[Information supplied]:
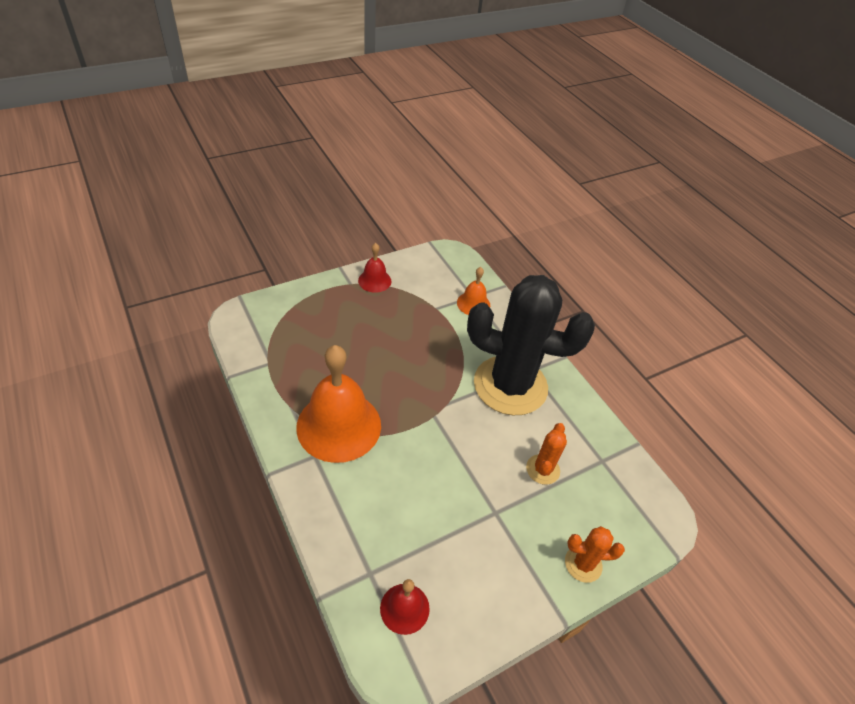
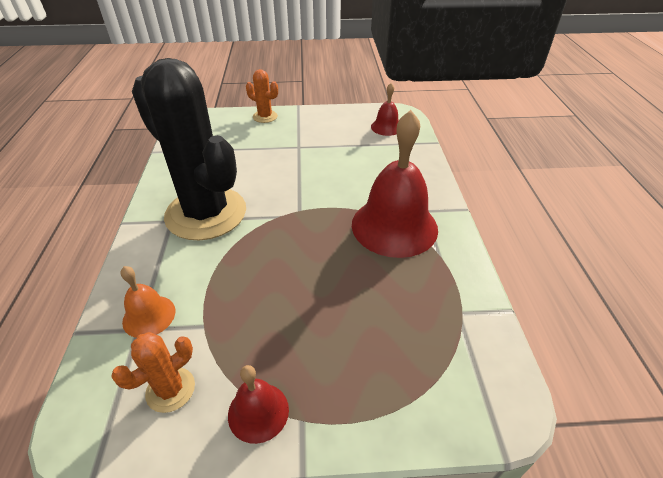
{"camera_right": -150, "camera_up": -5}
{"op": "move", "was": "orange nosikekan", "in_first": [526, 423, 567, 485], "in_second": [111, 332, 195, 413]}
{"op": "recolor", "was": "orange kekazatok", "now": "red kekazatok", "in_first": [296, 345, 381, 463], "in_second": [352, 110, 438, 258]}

[What you should do]:
All of the material above is to be retyped verbatim, with its pictures omitted.

[The answer]:
{"camera_right": -150, "camera_up": -5}
{"op": "move", "was": "orange nosikekan", "in_first": [526, 423, 567, 485], "in_second": [111, 332, 195, 413]}
{"op": "recolor", "was": "orange kekazatok", "now": "red kekazatok", "in_first": [296, 345, 381, 463], "in_second": [352, 110, 438, 258]}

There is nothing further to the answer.